**INSTRUCTION**. Copy the records below, substituting "0-based" for "zero-indexed" and changing nothing else. Leave the pictures out of your answer.

SUPPLIED MATERIAL start

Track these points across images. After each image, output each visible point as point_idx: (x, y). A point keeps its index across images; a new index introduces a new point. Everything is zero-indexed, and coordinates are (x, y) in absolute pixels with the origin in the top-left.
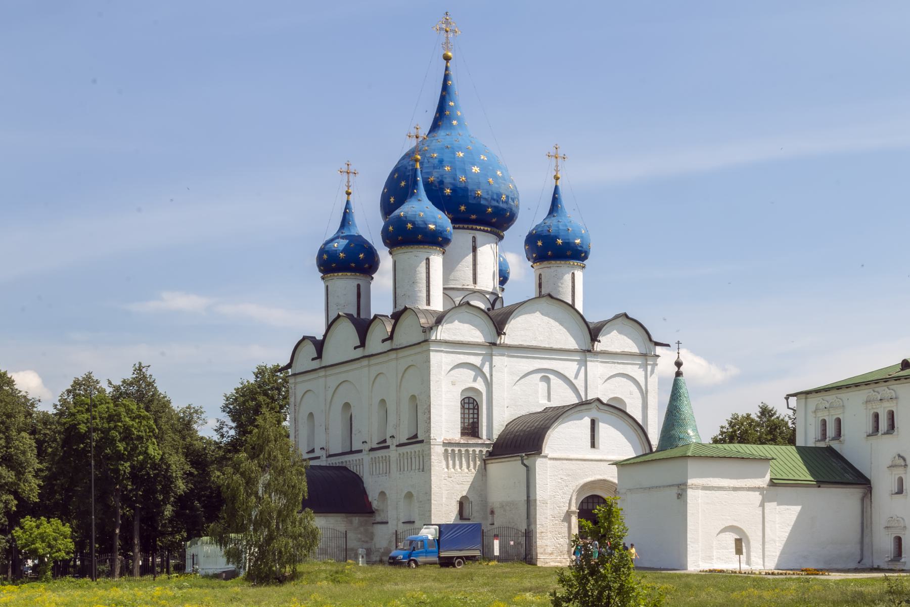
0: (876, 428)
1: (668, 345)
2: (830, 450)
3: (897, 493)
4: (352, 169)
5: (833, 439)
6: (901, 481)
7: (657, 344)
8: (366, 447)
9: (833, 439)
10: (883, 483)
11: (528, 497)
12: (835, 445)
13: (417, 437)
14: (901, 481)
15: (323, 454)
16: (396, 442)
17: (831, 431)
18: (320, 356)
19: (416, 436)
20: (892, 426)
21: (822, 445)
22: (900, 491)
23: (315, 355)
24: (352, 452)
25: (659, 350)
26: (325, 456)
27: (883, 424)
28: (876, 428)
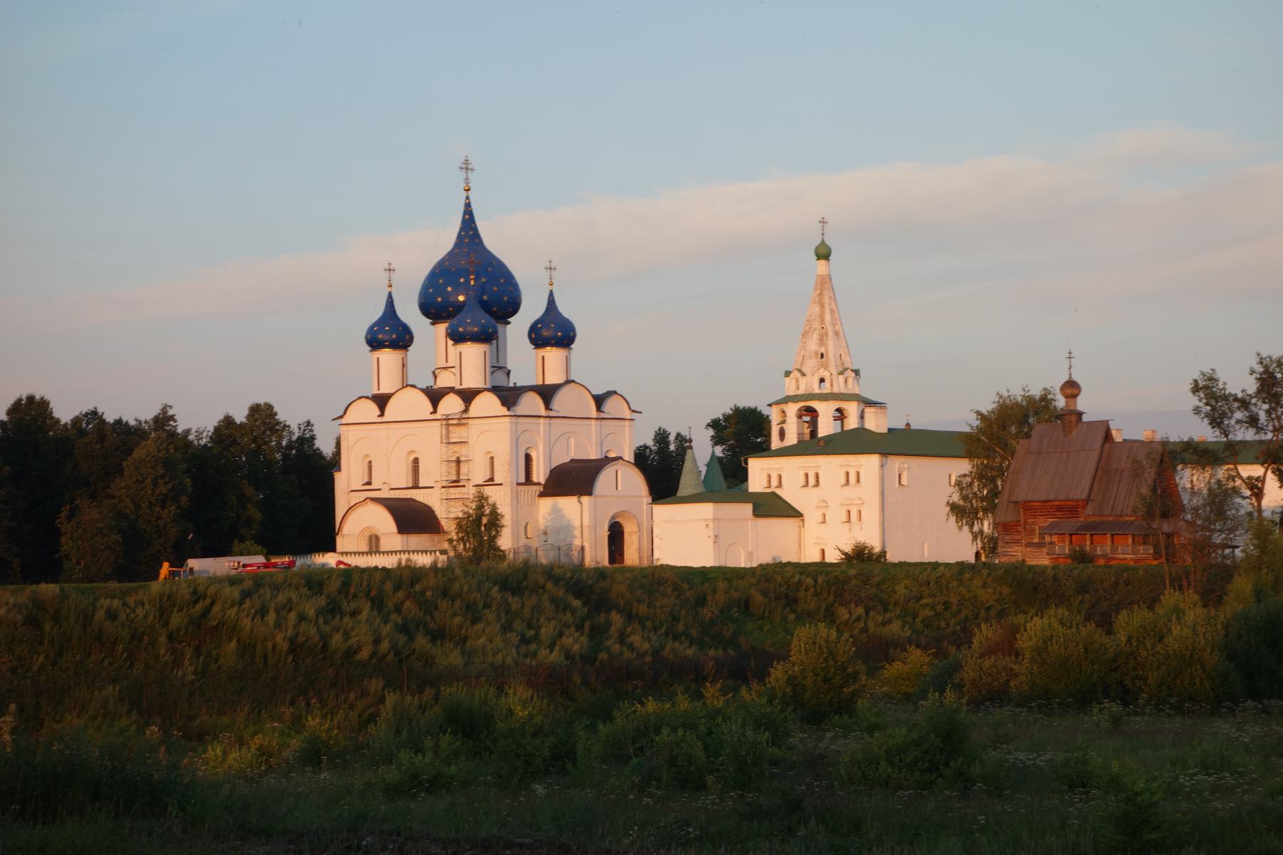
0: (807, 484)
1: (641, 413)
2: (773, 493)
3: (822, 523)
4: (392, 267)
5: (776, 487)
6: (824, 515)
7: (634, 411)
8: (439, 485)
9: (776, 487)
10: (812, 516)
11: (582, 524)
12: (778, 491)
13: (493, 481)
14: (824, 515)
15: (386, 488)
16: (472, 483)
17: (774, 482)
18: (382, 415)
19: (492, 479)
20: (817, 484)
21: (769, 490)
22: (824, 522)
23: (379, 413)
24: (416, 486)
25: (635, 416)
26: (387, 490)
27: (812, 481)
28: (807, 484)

SUPPLIED MATERIAL end

**THE RESULT**.
Track these points across images. After each image, output each visible point as point_idx: (x, y). A point keeps its index across images; a new index introduces a new point. Everything is 0-based, and coordinates are (x, y) in absolute pixels with the origin in the top-left.
0: (876, 428)
1: (668, 345)
2: (830, 450)
3: (897, 493)
4: (352, 169)
5: (833, 439)
6: (901, 481)
7: (657, 344)
8: (366, 447)
9: (833, 439)
10: (883, 483)
11: (528, 497)
12: (835, 445)
13: (417, 437)
14: (901, 481)
15: (323, 454)
16: (396, 442)
17: (831, 431)
18: (320, 356)
19: (416, 436)
20: (892, 426)
21: (822, 445)
22: (900, 491)
23: (315, 355)
24: (352, 452)
25: (659, 350)
26: (325, 456)
27: (883, 424)
28: (876, 428)
0: (807, 484)
1: (641, 413)
2: (773, 493)
3: (822, 523)
4: (392, 267)
5: (776, 487)
6: (824, 515)
7: (634, 411)
8: (439, 485)
9: (776, 487)
10: (812, 516)
11: (582, 524)
12: (778, 491)
13: (493, 481)
14: (824, 515)
15: (386, 488)
16: (472, 483)
17: (774, 482)
18: (382, 415)
19: (492, 479)
20: (817, 484)
21: (769, 490)
22: (824, 522)
23: (379, 413)
24: (416, 486)
25: (635, 416)
26: (387, 490)
27: (812, 481)
28: (807, 484)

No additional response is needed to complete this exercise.